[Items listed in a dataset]
BEGIN

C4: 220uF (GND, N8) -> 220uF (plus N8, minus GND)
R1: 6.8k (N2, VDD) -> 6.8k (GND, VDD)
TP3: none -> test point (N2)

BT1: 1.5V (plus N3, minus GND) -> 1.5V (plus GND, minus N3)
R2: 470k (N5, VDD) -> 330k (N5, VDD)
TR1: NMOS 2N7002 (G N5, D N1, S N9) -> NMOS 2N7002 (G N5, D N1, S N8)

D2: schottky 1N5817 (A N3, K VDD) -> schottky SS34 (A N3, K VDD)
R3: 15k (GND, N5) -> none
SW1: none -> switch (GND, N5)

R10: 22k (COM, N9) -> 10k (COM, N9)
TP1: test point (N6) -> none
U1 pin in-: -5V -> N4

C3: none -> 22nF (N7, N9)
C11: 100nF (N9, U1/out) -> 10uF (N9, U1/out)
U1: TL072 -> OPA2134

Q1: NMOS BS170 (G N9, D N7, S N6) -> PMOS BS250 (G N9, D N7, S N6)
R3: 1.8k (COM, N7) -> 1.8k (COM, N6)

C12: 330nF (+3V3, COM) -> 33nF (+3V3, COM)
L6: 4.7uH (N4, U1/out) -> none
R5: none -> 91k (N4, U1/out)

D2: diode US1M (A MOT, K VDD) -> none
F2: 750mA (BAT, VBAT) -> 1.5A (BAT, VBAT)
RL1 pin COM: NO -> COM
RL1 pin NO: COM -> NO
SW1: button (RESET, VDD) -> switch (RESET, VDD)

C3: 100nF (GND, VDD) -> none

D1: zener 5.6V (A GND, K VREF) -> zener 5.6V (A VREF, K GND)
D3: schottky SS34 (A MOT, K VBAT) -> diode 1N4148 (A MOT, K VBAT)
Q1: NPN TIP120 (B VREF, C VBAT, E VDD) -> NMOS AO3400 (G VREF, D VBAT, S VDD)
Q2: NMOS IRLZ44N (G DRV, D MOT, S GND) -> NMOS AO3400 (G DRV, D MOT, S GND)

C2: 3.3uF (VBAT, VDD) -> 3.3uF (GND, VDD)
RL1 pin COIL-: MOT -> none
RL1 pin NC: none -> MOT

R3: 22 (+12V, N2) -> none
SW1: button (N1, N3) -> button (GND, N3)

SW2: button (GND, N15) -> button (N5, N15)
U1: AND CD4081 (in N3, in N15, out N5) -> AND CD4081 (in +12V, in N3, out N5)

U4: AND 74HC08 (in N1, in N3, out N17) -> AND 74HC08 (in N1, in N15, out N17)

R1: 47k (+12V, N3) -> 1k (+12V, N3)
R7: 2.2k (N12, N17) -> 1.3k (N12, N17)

END

Your goal: Exactly the lines from the one holding "SW1: button (N1, N3) -> button (GND, N3)" through the end of the records above are to be returned, and nothing else.

Your solution:
SW1: button (N1, N3) -> button (GND, N3)

SW2: button (GND, N15) -> button (N5, N15)
U1: AND CD4081 (in N3, in N15, out N5) -> AND CD4081 (in +12V, in N3, out N5)

U4: AND 74HC08 (in N1, in N3, out N17) -> AND 74HC08 (in N1, in N15, out N17)

R1: 47k (+12V, N3) -> 1k (+12V, N3)
R7: 2.2k (N12, N17) -> 1.3k (N12, N17)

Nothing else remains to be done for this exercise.